_TASK OBJECTIVE_. From the line containing "C1: 22nF (COM, VCC) -> 100nF (COM, VCC)" to the end of the listing, write out every line exactly; leave out everything else.

_THE INPUT_.
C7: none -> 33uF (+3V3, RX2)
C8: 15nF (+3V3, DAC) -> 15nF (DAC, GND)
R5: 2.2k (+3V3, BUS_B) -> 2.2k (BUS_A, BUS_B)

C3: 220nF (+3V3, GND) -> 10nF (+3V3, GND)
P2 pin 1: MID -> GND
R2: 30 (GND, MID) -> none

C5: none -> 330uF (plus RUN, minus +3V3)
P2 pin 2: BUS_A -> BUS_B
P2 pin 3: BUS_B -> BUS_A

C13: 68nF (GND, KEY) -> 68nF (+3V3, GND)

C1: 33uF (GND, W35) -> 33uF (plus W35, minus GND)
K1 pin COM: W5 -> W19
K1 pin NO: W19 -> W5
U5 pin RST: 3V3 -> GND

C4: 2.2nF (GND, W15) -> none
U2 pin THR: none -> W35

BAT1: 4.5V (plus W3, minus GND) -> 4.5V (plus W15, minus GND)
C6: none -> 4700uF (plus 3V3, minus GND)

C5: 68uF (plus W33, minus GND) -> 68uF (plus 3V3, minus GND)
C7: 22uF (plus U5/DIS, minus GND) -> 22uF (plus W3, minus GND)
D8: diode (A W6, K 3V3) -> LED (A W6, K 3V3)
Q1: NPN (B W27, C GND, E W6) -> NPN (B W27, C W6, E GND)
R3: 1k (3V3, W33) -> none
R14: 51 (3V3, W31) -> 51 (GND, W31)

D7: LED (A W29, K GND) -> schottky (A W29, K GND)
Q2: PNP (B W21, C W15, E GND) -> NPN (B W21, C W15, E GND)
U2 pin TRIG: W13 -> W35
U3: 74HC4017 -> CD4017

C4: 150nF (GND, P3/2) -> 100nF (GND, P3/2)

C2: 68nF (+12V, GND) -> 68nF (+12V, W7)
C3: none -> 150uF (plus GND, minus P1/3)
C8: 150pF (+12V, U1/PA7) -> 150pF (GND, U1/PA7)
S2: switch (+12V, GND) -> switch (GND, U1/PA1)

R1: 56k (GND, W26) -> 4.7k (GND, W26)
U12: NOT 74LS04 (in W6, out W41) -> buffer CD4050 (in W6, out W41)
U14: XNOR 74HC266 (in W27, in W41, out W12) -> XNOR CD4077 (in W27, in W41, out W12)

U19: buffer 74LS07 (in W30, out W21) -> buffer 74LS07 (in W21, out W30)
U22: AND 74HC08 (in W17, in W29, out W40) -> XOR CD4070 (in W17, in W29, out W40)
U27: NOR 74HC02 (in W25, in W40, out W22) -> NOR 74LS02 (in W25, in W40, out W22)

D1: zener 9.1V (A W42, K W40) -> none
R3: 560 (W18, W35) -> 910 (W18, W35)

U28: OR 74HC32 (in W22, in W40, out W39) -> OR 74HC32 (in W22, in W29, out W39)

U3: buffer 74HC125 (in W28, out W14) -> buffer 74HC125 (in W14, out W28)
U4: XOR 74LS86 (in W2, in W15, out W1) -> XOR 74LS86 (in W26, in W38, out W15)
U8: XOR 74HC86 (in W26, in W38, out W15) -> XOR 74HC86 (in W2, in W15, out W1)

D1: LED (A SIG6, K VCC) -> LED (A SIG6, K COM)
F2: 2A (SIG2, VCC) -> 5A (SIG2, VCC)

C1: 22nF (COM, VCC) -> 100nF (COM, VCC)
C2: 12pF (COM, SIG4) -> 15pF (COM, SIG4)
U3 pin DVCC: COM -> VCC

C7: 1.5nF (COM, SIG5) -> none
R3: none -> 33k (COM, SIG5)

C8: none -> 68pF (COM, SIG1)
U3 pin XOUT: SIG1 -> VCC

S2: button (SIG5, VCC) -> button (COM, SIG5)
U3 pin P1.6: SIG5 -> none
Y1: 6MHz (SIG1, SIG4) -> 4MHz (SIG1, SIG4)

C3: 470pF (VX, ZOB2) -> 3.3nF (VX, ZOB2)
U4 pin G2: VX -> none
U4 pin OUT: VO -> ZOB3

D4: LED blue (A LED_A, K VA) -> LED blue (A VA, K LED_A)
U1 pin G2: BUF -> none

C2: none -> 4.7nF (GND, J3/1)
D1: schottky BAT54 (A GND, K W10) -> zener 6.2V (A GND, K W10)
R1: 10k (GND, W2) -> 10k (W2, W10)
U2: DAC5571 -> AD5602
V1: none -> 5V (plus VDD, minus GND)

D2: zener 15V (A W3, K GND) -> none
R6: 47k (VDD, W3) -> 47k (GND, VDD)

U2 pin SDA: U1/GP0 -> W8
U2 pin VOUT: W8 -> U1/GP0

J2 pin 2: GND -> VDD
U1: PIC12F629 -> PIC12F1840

_WRITTEN REPLY_.
C1: 22nF (COM, VCC) -> 100nF (COM, VCC)
C2: 12pF (COM, SIG4) -> 15pF (COM, SIG4)
U3 pin DVCC: COM -> VCC

C7: 1.5nF (COM, SIG5) -> none
R3: none -> 33k (COM, SIG5)

C8: none -> 68pF (COM, SIG1)
U3 pin XOUT: SIG1 -> VCC

S2: button (SIG5, VCC) -> button (COM, SIG5)
U3 pin P1.6: SIG5 -> none
Y1: 6MHz (SIG1, SIG4) -> 4MHz (SIG1, SIG4)

C3: 470pF (VX, ZOB2) -> 3.3nF (VX, ZOB2)
U4 pin G2: VX -> none
U4 pin OUT: VO -> ZOB3

D4: LED blue (A LED_A, K VA) -> LED blue (A VA, K LED_A)
U1 pin G2: BUF -> none

C2: none -> 4.7nF (GND, J3/1)
D1: schottky BAT54 (A GND, K W10) -> zener 6.2V (A GND, K W10)
R1: 10k (GND, W2) -> 10k (W2, W10)
U2: DAC5571 -> AD5602
V1: none -> 5V (plus VDD, minus GND)

D2: zener 15V (A W3, K GND) -> none
R6: 47k (VDD, W3) -> 47k (GND, VDD)

U2 pin SDA: U1/GP0 -> W8
U2 pin VOUT: W8 -> U1/GP0

J2 pin 2: GND -> VDD
U1: PIC12F629 -> PIC12F1840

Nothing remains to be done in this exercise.